* [WHAT TO PRODUCE]:
For the entries below, count the lines containing "yellow" and give only that number.

* [DATA FOR ANALYSIS]:
* * *
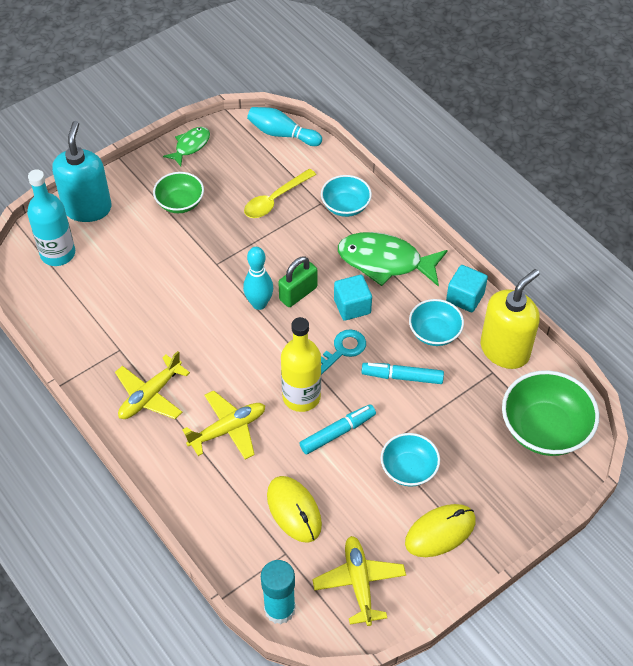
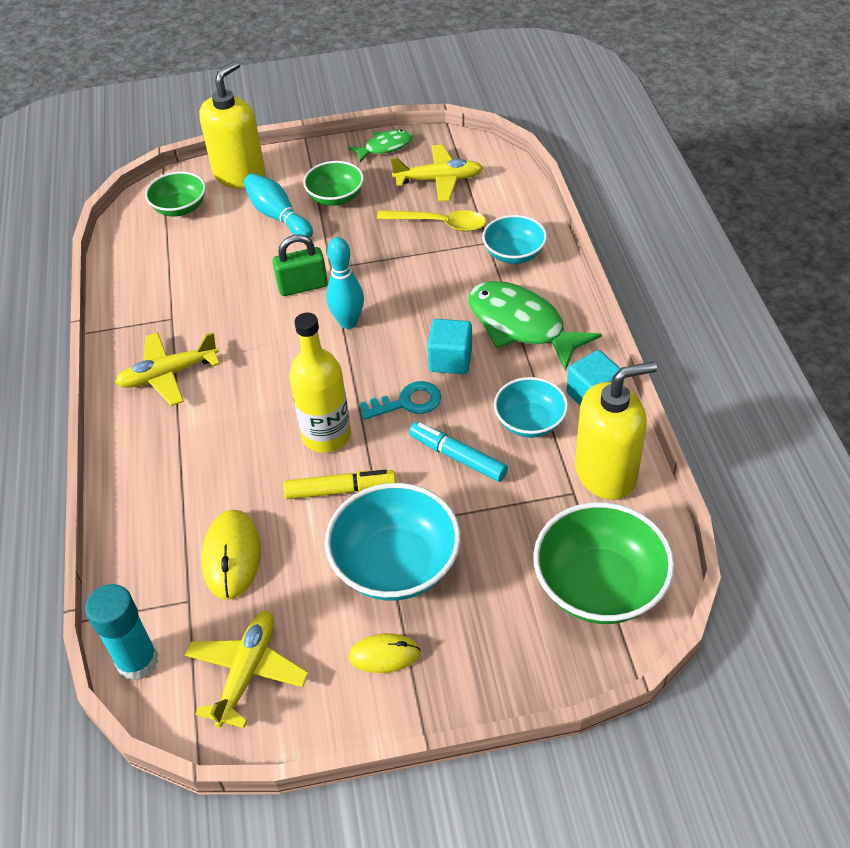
camera: 30 degrees right, 5 degrees down
(58, 254) = (180, 208): turquoise bottle -> green bowl
(87, 208) = (240, 175): turquoise soap dispenser -> yellow soap dispenser
(228, 429) = (223, 440): yellow plane -> yellow plane (439, 180)
(275, 199) = (439, 224): yellow spoon -> yellow spoon turned 150 degrees counterclockwise
(282, 134) = (491, 162): turquoise bowling pin -> turquoise bowling pin (278, 216)
(298, 293) = (398, 326): green padlock -> green padlock (303, 286)
(337, 432) = (340, 490): turquoise marker -> yellow marker
(409, 469) = (395, 564): turquoise bowl -> turquoise bowl, size x1.65
(440, 532) = (384, 655): yellow mouse -> yellow mouse, size x0.65

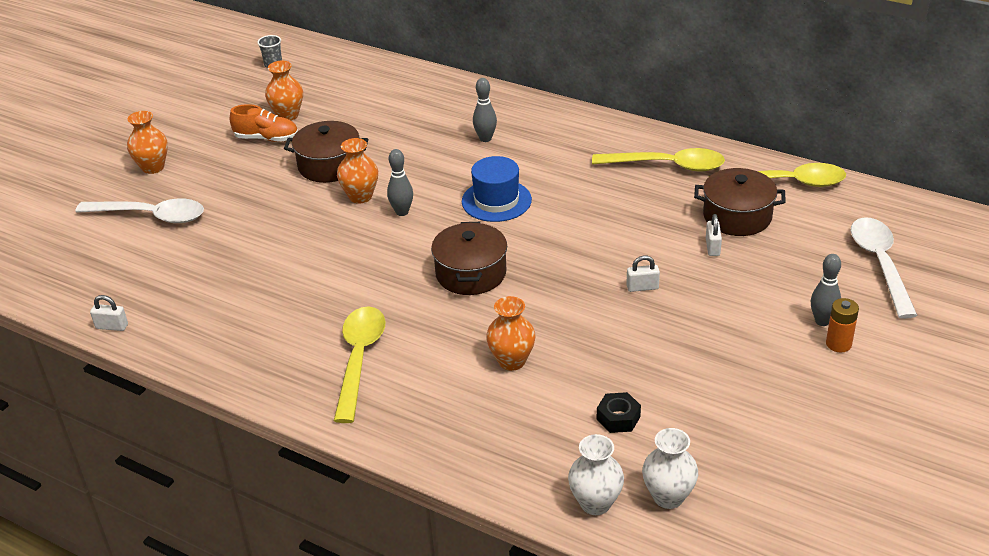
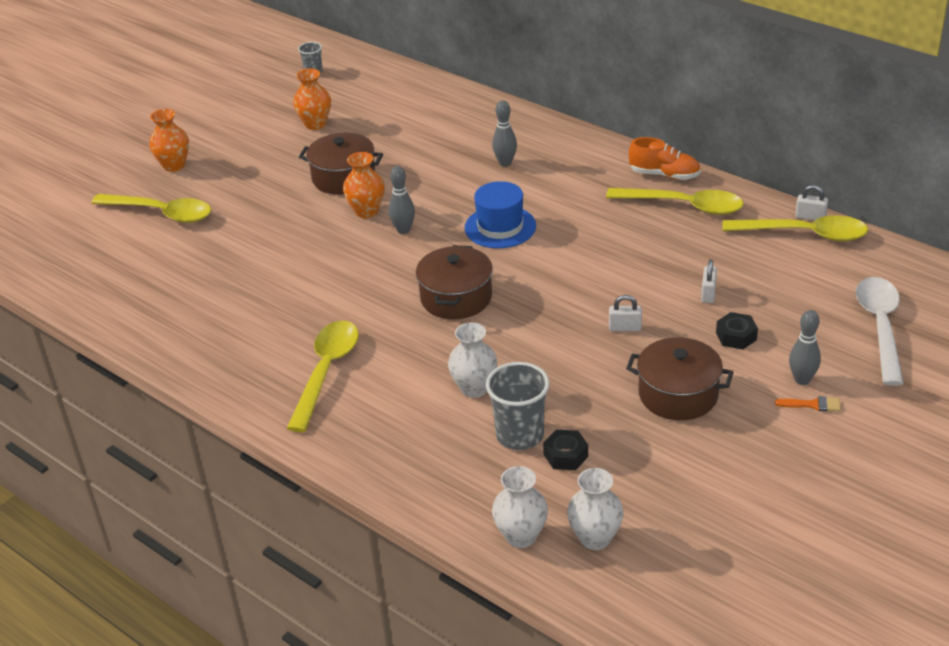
camera: 10 degrees right, 0 degrees up
(112, 326) = (101, 317): white padlock -> white padlock (810, 217)
(151, 216) = (161, 213): white spoon -> yellow spoon
(267, 138) = (289, 146): orange shoe -> orange shoe (664, 175)
(511, 361) = (474, 388): orange vase -> white vase
(568, 403) = (520, 435): none -> grey cup
(737, 216) = (742, 264): brown pot -> brown pot (678, 394)
(749, 285) = (736, 336): none -> black nut
(838, 344) = (812, 405): orange battery -> orange brush

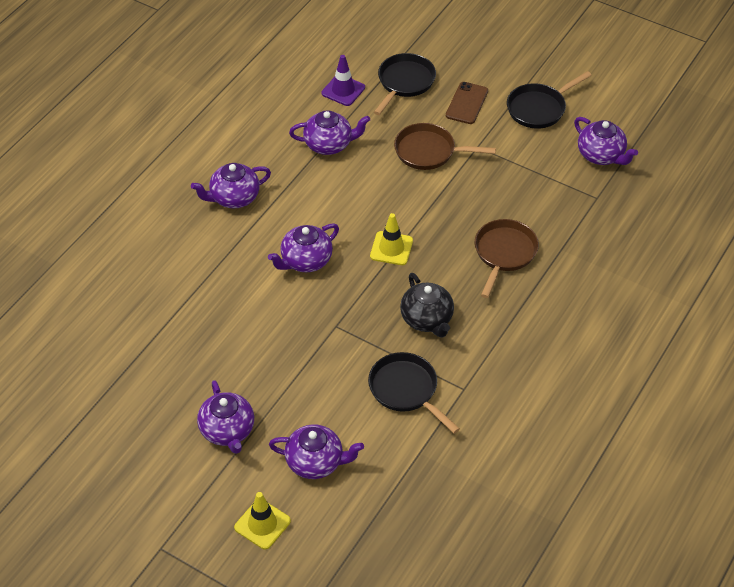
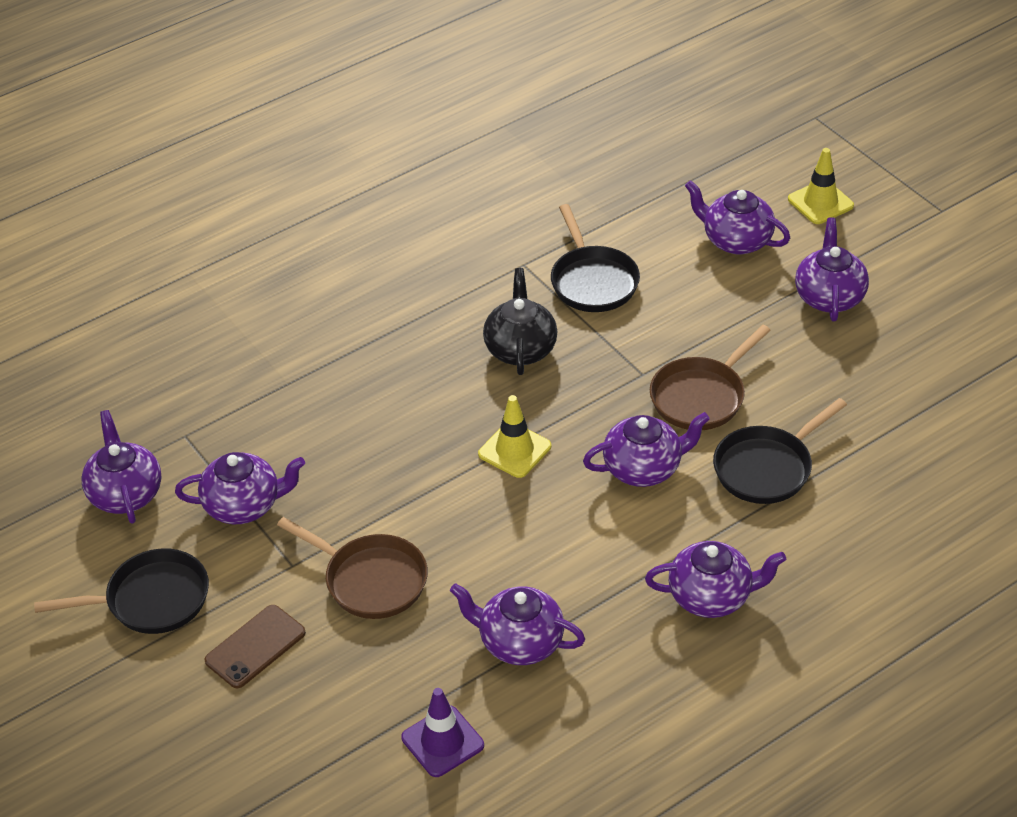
camera: 155 degrees left, 5 degrees down
(404, 82) = (329, 722): black pan -> black pan (767, 468)
(504, 253) = (367, 399): brown pan -> brown pan (701, 396)
(529, 169) = (244, 506): none -> purple teapot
* * *
* [WRITTEN SOLUTION]:
6